* Before-and-after scene images:
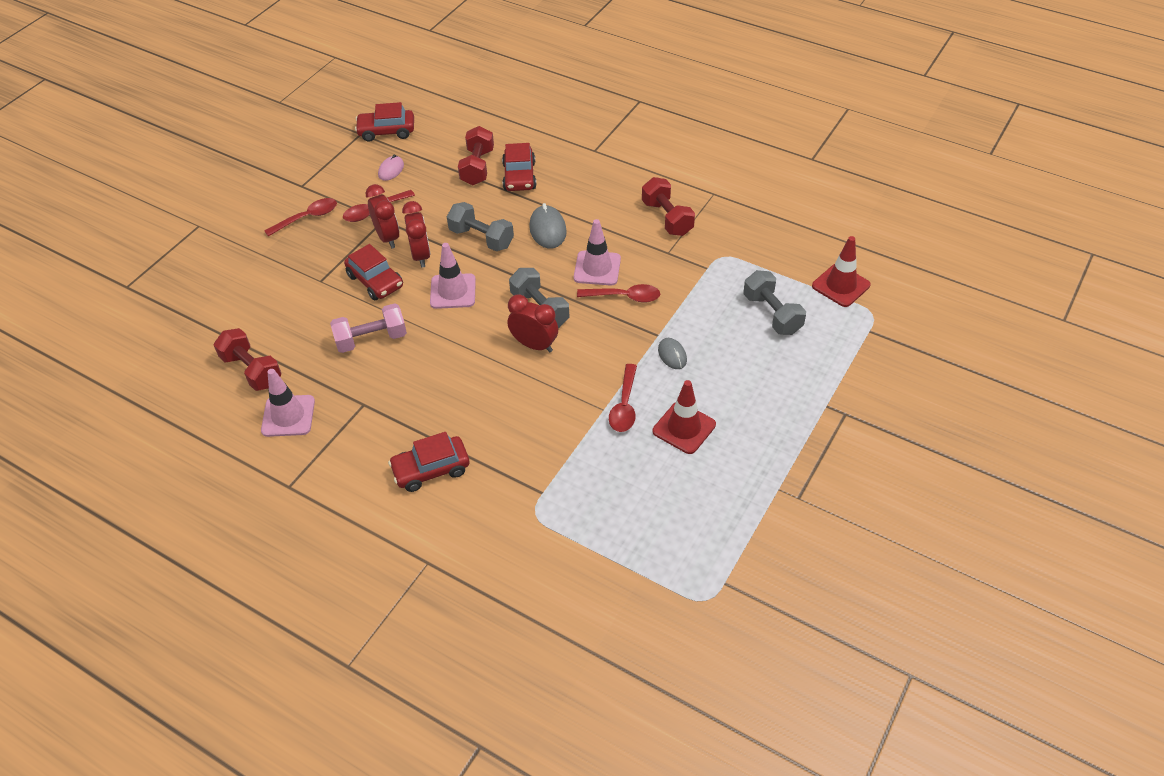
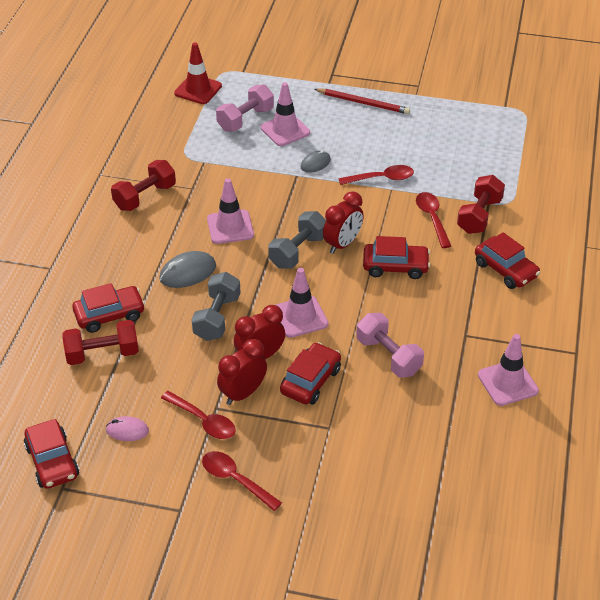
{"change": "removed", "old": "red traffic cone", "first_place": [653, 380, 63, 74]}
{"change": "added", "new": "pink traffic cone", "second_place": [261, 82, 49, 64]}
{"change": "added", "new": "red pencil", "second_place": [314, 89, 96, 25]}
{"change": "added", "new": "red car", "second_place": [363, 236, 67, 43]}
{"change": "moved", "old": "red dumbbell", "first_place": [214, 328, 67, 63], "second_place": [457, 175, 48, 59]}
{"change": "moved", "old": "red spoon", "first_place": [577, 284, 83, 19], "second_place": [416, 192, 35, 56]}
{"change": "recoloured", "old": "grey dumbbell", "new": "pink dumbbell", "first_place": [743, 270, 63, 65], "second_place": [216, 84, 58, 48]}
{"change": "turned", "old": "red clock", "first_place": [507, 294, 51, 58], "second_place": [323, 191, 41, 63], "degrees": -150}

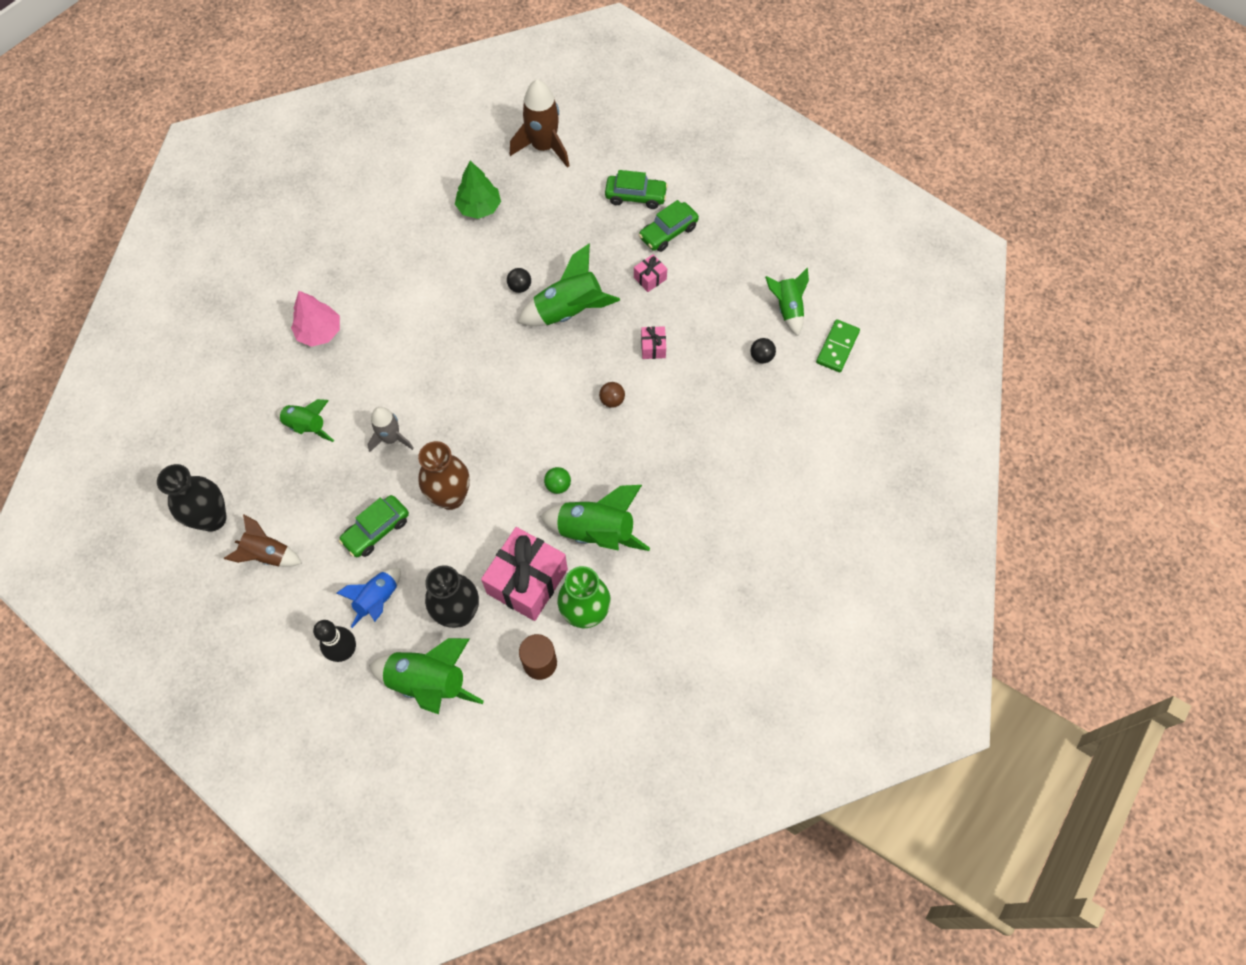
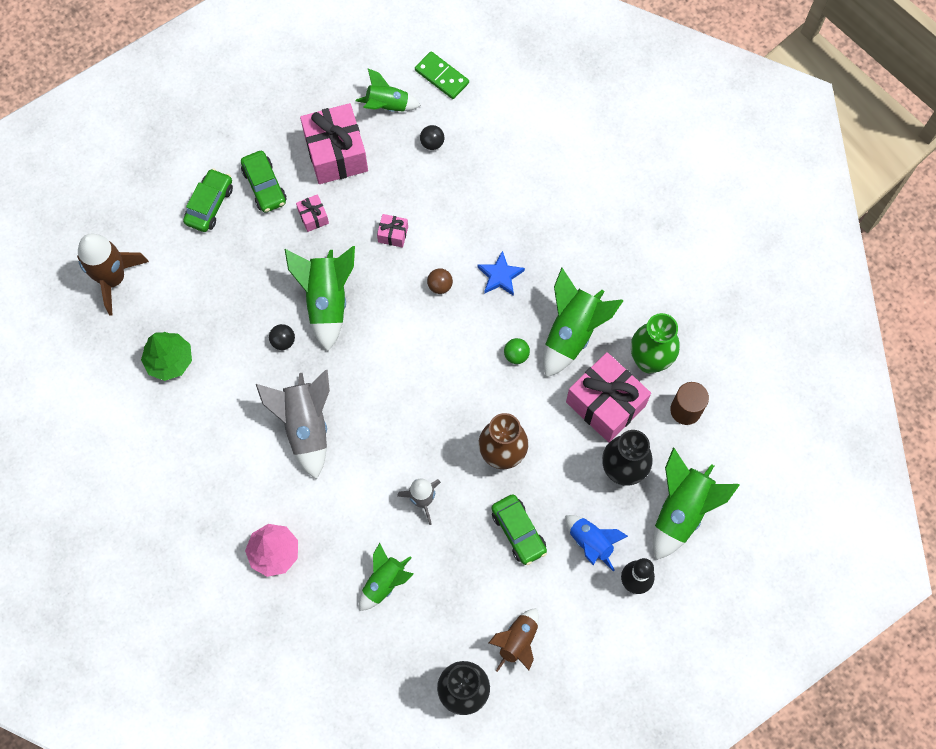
{"change": "added", "new": "grey rocket", "second_place": [256, 369, 74, 111]}
{"change": "added", "new": "pink gift", "second_place": [300, 103, 68, 81]}
{"change": "added", "new": "blue star", "second_place": [477, 251, 48, 45]}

* PROBLEM TO WORK ON: An exact reprint of every record is required, with the pictures omitted.

* TASK OUTPUT:
{"change": "removed", "old": "red traffic cone", "first_place": [653, 380, 63, 74]}
{"change": "added", "new": "pink traffic cone", "second_place": [261, 82, 49, 64]}
{"change": "added", "new": "red pencil", "second_place": [314, 89, 96, 25]}
{"change": "added", "new": "red car", "second_place": [363, 236, 67, 43]}
{"change": "moved", "old": "red dumbbell", "first_place": [214, 328, 67, 63], "second_place": [457, 175, 48, 59]}
{"change": "moved", "old": "red spoon", "first_place": [577, 284, 83, 19], "second_place": [416, 192, 35, 56]}
{"change": "recoloured", "old": "grey dumbbell", "new": "pink dumbbell", "first_place": [743, 270, 63, 65], "second_place": [216, 84, 58, 48]}
{"change": "turned", "old": "red clock", "first_place": [507, 294, 51, 58], "second_place": [323, 191, 41, 63], "degrees": -150}

{"change": "added", "new": "grey rocket", "second_place": [256, 369, 74, 111]}
{"change": "added", "new": "pink gift", "second_place": [300, 103, 68, 81]}
{"change": "added", "new": "blue star", "second_place": [477, 251, 48, 45]}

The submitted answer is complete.